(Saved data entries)
━━━━━━━━

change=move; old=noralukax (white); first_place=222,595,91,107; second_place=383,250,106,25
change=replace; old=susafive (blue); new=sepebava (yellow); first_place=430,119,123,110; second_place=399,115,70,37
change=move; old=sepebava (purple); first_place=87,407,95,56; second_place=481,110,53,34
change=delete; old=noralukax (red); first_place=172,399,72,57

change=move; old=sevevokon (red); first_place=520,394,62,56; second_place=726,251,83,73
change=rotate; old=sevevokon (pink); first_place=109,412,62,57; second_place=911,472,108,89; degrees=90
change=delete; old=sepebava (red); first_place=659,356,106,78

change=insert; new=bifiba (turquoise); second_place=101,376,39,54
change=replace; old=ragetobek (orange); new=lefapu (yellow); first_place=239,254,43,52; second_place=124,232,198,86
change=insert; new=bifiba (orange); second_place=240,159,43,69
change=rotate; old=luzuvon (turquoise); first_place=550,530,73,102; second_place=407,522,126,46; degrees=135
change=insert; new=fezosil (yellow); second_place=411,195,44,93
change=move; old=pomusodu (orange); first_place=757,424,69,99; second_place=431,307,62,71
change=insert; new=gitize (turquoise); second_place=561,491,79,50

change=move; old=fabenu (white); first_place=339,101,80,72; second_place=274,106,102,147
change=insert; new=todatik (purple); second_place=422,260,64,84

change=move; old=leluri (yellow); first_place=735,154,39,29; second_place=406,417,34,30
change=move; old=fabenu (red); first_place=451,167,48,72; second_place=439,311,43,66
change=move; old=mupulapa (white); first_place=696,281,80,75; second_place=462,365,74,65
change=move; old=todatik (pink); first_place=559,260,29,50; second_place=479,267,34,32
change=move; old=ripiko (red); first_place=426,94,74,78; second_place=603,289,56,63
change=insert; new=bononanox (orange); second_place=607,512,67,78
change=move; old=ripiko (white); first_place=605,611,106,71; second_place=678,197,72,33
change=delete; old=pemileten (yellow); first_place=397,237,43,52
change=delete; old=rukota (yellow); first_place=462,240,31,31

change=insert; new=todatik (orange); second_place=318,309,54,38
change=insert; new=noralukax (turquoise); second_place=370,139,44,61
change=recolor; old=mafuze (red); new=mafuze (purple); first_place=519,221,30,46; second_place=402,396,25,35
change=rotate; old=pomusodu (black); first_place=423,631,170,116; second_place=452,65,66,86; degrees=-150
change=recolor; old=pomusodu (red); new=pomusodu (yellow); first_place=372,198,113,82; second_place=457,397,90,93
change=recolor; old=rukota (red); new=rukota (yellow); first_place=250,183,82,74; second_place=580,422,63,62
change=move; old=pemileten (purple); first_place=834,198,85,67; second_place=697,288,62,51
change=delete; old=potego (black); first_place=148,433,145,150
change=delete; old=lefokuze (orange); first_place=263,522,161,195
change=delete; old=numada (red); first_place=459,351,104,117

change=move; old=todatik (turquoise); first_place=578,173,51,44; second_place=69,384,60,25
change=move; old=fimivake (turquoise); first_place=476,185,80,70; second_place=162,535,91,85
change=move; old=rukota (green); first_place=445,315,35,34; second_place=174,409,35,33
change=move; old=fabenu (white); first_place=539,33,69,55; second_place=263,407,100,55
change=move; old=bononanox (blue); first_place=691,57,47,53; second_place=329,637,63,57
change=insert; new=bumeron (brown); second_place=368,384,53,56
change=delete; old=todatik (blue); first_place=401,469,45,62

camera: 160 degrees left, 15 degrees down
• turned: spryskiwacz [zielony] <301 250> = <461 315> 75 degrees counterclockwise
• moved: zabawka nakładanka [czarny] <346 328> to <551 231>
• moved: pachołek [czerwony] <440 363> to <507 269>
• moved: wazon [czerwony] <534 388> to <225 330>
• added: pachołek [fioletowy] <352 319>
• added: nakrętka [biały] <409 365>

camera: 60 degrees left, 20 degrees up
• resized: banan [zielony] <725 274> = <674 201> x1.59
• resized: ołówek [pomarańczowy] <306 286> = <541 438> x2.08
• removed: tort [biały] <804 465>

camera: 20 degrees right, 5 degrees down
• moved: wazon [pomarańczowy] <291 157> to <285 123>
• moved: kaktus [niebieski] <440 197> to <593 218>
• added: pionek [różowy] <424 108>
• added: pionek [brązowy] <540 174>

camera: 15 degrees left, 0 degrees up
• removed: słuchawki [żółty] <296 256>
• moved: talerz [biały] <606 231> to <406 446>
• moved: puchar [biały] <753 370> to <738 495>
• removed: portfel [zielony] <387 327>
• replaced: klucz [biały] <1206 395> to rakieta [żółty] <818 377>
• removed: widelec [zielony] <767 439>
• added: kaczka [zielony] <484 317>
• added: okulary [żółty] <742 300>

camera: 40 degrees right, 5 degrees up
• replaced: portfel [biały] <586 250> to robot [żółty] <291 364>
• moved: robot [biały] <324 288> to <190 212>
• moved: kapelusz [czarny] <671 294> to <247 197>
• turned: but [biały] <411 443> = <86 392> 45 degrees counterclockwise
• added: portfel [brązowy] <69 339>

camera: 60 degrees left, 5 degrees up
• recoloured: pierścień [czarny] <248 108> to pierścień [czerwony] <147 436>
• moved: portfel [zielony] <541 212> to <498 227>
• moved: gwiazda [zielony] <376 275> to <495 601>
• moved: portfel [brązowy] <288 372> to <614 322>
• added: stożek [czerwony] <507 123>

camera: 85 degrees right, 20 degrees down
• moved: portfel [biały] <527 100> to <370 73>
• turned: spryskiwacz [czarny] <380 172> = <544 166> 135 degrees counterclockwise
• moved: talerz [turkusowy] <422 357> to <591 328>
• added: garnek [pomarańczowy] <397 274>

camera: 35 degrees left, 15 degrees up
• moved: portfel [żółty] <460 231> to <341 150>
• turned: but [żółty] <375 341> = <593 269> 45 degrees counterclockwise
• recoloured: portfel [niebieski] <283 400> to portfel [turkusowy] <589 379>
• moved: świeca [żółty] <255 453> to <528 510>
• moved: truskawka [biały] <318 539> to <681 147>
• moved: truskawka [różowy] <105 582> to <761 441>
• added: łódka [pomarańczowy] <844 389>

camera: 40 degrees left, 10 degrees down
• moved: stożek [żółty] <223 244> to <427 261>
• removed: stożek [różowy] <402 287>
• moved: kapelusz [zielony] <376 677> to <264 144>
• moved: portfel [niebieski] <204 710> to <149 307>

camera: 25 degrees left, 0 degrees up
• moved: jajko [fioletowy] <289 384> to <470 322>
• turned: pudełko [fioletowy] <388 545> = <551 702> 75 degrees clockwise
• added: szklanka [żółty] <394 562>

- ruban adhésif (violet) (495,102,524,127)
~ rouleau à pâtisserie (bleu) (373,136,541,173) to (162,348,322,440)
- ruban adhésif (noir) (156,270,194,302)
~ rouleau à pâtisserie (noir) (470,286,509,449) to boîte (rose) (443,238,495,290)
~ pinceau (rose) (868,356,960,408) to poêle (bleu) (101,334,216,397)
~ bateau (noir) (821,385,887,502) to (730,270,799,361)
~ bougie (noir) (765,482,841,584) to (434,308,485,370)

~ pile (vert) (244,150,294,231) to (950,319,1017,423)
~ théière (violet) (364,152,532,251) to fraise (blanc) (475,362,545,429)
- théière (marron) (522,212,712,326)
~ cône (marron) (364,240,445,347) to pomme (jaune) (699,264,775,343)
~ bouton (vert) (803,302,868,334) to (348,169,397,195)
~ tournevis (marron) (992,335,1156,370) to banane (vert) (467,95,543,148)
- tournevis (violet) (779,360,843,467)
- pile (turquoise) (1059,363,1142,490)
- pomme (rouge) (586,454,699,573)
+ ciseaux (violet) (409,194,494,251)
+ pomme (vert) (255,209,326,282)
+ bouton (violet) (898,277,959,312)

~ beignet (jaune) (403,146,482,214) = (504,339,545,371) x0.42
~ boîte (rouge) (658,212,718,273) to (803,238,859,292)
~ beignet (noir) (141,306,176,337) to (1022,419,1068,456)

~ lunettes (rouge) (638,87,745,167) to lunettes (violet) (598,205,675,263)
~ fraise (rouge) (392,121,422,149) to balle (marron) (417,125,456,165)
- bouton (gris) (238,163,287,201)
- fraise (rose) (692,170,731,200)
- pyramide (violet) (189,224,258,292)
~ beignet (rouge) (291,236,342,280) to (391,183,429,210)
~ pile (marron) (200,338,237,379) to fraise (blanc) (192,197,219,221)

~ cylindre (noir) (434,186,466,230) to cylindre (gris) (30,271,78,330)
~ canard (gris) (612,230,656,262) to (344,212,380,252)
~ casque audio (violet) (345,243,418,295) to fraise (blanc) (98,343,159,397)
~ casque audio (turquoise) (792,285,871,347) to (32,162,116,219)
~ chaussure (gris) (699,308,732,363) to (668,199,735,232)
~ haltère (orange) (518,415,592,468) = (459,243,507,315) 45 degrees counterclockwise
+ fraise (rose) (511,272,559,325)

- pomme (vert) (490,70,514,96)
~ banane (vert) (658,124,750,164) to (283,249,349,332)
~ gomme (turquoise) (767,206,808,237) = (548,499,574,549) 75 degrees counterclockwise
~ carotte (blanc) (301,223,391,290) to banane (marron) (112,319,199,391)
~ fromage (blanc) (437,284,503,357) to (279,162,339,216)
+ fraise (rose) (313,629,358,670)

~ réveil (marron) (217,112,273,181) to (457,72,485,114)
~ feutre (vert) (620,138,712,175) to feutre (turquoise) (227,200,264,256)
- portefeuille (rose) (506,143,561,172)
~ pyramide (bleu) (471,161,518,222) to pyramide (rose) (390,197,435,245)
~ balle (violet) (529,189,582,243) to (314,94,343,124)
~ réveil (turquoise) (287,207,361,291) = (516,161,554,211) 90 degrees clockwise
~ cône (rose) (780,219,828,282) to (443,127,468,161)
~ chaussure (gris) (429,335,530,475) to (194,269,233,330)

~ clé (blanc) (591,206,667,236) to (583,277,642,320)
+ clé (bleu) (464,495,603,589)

━━━━━━━━

→ TASK STATEMENT
Copy each line above where the string "adhésif" occurs.

→ RESPONSE
- ruban adhésif (violet) (495,102,524,127)
- ruban adhésif (noir) (156,270,194,302)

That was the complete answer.